EXERCISE AIM:
Pull every line holding the string "white" from the records below.
PROVIDED ENTRIES section start
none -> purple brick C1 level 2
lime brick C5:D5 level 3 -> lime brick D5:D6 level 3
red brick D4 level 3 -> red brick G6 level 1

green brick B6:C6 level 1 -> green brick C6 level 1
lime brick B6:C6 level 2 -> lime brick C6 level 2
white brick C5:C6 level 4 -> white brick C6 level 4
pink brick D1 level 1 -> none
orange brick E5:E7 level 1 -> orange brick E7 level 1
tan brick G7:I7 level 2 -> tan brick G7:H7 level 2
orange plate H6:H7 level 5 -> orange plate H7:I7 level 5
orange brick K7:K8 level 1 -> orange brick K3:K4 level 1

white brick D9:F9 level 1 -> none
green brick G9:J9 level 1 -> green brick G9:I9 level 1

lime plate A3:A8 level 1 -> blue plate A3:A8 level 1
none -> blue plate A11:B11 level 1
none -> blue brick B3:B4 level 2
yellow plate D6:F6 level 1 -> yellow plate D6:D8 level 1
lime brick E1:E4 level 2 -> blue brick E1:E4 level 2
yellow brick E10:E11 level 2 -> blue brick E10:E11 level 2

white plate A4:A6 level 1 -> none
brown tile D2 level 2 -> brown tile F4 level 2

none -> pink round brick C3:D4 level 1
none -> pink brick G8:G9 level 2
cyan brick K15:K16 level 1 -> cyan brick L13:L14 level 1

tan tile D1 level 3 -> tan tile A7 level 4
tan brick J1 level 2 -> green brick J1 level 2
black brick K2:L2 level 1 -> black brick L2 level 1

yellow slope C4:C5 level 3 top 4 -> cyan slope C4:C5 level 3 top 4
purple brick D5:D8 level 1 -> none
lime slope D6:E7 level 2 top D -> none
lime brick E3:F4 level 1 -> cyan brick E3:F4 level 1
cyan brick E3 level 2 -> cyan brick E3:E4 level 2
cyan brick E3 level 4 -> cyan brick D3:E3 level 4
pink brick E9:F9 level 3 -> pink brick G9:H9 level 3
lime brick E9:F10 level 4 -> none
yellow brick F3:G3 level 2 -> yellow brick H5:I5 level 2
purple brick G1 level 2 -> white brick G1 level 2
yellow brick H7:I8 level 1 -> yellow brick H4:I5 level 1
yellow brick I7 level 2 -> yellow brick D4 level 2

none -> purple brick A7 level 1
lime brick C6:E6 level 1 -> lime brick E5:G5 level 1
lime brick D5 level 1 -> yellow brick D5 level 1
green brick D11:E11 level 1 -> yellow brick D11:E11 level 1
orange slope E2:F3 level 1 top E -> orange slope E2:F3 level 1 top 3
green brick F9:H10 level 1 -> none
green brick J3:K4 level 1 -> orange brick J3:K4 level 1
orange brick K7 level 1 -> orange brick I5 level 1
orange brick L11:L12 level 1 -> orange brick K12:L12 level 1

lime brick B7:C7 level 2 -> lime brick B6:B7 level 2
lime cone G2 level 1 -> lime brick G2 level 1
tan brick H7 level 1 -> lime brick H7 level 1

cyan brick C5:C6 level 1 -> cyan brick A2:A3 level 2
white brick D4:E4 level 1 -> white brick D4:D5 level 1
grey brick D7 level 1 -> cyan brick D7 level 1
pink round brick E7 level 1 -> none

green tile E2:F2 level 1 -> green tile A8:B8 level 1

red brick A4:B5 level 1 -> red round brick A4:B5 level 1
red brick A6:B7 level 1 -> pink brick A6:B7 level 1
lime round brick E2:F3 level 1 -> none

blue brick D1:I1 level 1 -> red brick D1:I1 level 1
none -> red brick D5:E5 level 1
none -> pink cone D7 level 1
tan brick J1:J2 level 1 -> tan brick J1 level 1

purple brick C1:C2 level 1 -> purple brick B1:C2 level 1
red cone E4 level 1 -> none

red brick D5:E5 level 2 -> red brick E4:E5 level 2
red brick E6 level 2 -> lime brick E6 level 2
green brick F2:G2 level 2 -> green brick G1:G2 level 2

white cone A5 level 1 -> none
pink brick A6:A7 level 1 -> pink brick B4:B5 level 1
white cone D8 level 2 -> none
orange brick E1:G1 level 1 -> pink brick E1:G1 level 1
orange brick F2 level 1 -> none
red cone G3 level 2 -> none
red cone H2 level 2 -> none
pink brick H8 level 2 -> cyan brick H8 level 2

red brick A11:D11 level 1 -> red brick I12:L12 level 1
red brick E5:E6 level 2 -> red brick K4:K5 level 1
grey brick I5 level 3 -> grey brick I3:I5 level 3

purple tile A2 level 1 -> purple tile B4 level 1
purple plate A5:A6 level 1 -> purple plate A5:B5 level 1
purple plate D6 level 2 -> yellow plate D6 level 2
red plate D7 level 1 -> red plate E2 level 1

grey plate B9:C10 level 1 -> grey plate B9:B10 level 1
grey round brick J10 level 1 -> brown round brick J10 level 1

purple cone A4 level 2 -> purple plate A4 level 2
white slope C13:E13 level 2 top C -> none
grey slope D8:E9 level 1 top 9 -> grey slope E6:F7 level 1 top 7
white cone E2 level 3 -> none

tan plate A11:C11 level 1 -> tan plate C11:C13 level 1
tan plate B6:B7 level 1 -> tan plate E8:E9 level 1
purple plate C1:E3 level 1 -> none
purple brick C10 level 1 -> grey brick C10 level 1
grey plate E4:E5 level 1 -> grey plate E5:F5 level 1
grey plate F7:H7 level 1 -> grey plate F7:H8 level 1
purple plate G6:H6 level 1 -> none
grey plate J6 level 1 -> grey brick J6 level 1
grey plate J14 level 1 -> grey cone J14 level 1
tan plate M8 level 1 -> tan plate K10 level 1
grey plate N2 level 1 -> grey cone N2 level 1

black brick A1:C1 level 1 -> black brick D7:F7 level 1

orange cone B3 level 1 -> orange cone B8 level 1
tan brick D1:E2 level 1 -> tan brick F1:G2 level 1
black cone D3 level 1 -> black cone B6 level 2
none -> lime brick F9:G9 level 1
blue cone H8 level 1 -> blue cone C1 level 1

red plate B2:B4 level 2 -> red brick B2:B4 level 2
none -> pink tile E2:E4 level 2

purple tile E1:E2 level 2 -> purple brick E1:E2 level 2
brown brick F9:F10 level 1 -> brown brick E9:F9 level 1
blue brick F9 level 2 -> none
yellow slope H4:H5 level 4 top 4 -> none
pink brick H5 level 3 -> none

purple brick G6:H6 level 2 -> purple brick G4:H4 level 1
PROVIDED ENTRIES section end
ANSWER AREA:
white brick C5:C6 level 4 -> white brick C6 level 4
white brick D9:F9 level 1 -> none
white plate A4:A6 level 1 -> none
purple brick G1 level 2 -> white brick G1 level 2
white brick D4:E4 level 1 -> white brick D4:D5 level 1
white cone A5 level 1 -> none
white cone D8 level 2 -> none
white slope C13:E13 level 2 top C -> none
white cone E2 level 3 -> none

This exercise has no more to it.